Stored entries
....................
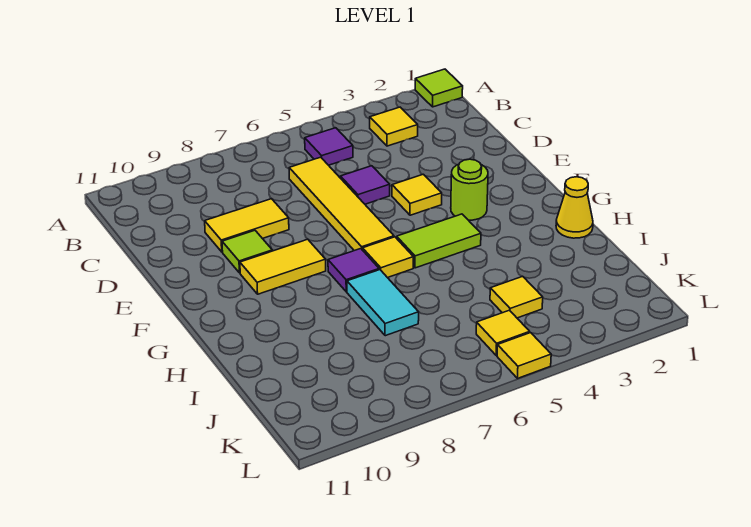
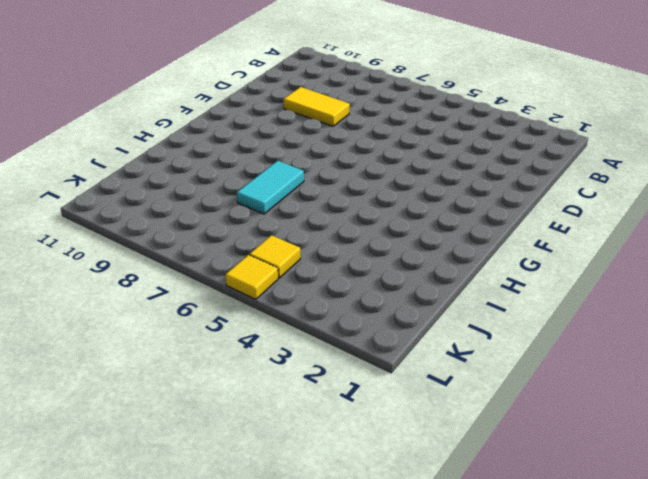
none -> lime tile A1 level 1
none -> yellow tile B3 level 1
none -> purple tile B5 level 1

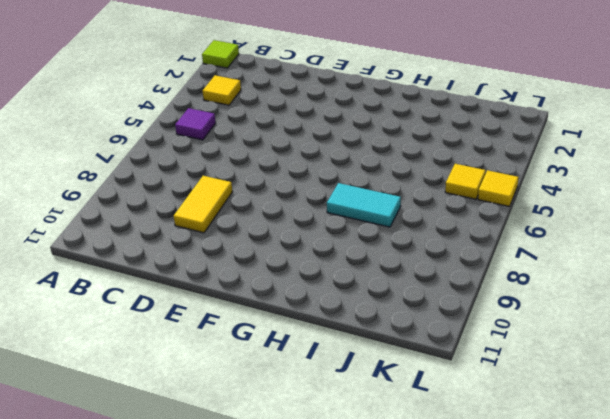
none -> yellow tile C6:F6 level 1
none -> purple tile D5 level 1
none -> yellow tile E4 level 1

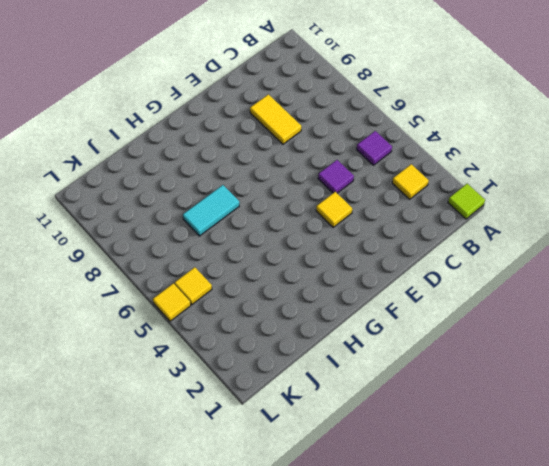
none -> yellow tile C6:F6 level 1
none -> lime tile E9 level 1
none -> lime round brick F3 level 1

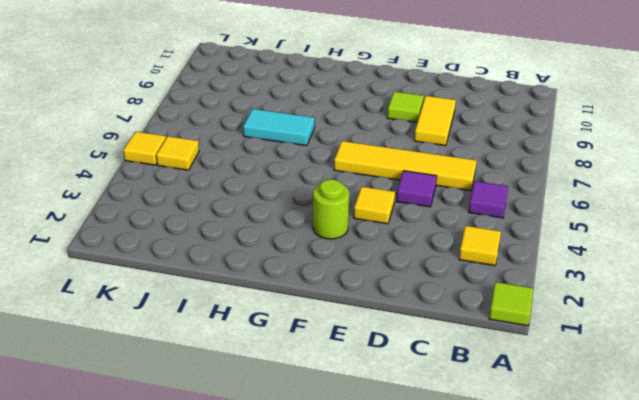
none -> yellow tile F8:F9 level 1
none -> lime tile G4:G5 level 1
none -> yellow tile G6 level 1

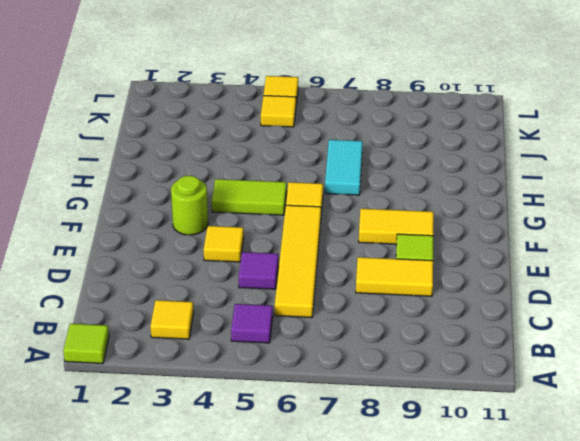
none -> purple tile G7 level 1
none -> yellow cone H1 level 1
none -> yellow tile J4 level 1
....................
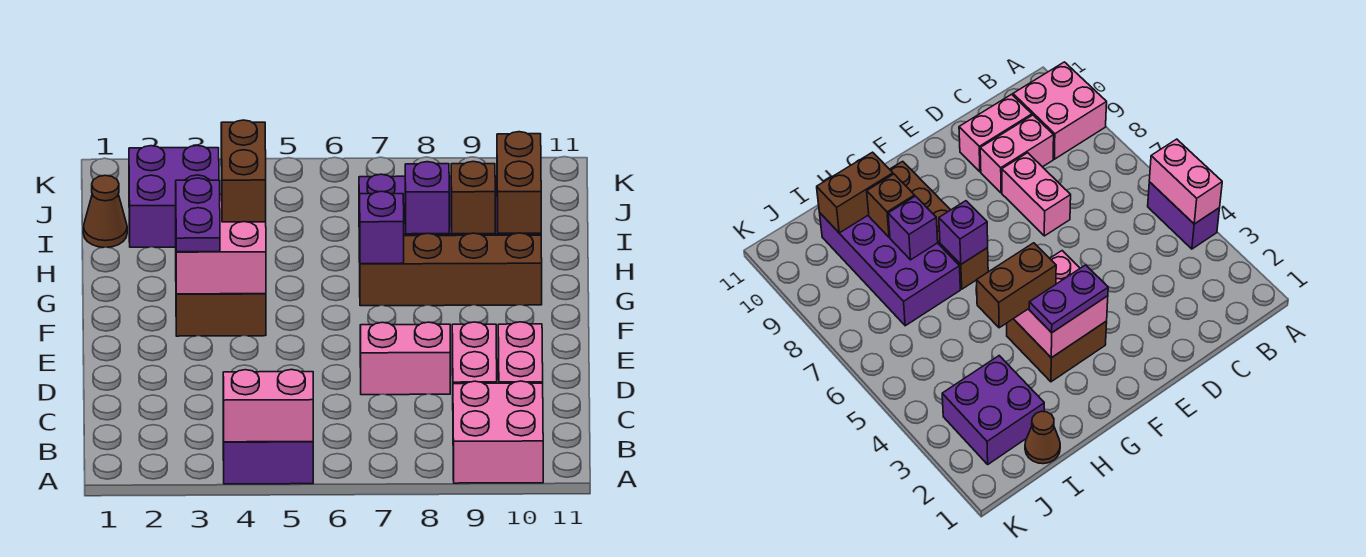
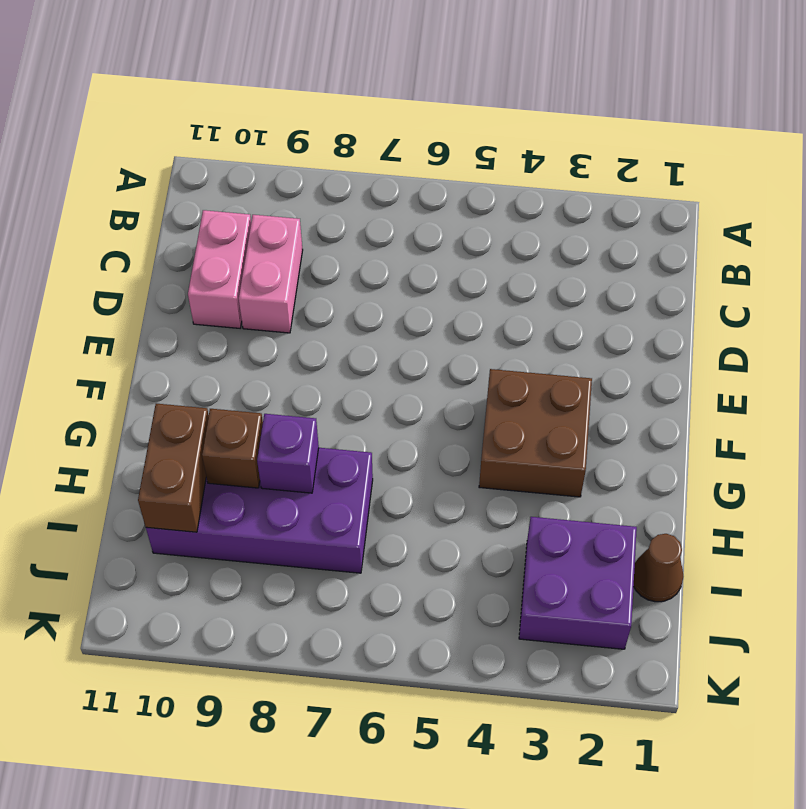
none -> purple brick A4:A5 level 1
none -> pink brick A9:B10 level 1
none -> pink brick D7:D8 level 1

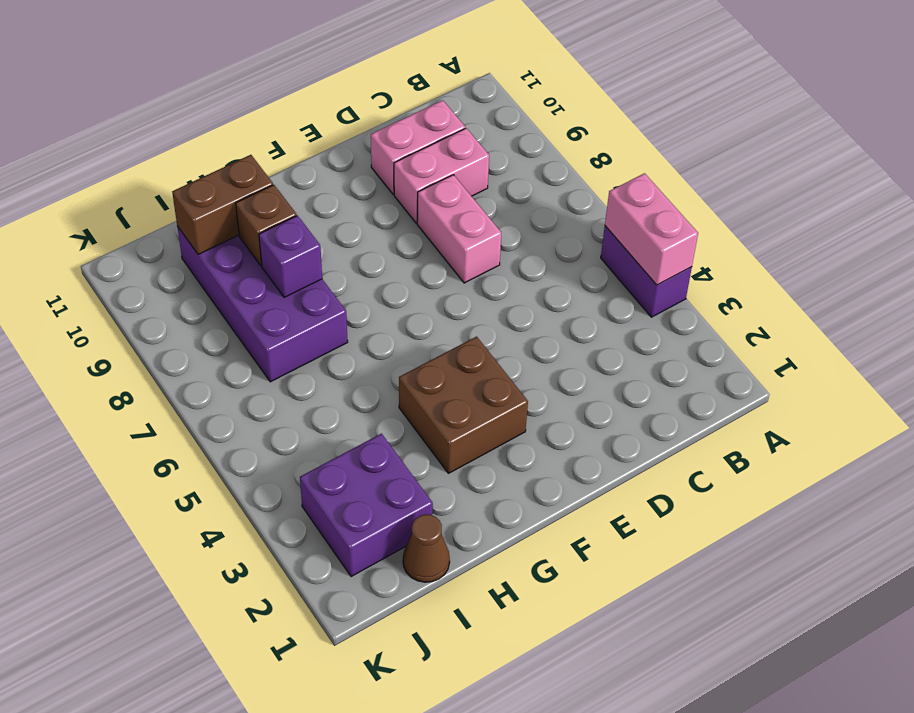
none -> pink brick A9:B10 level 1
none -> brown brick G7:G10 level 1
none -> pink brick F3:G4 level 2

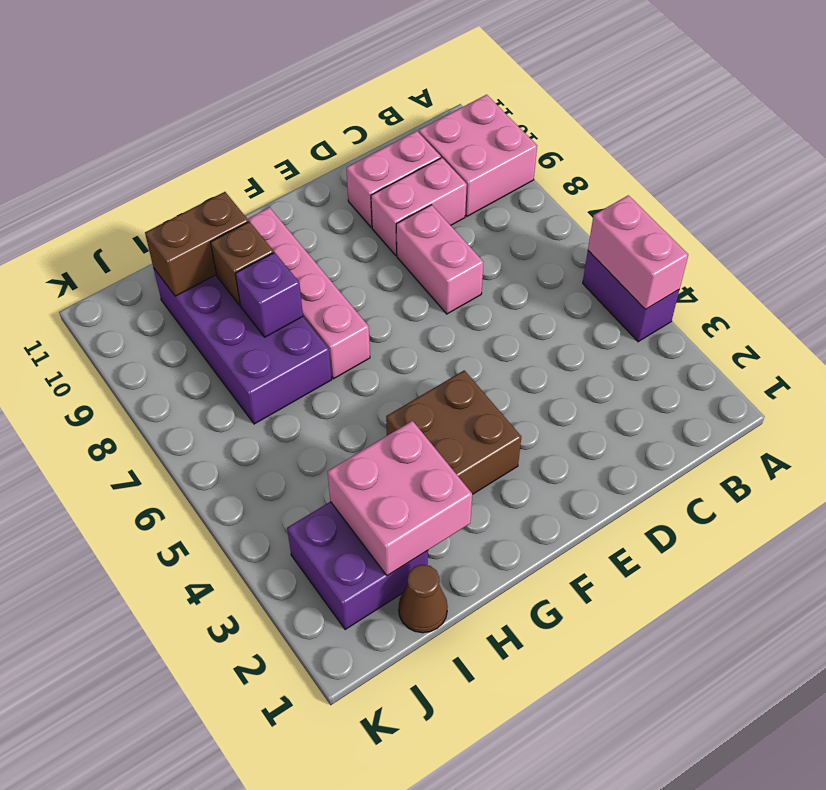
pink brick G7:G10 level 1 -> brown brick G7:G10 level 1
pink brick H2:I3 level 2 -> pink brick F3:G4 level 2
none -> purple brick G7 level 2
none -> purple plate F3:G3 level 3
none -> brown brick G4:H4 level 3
....................
## Task statement
Going by the data above, give back only the lines from the one containing "none -> lime tile A1 level 1" through the one containing "none -> purple tile G7 level 1", exactly as they stand, both ends included and no images.

## Exercise result
none -> lime tile A1 level 1
none -> yellow tile B3 level 1
none -> purple tile B5 level 1

none -> yellow tile C6:F6 level 1
none -> purple tile D5 level 1
none -> yellow tile E4 level 1

none -> yellow tile C6:F6 level 1
none -> lime tile E9 level 1
none -> lime round brick F3 level 1

none -> yellow tile F8:F9 level 1
none -> lime tile G4:G5 level 1
none -> yellow tile G6 level 1

none -> purple tile G7 level 1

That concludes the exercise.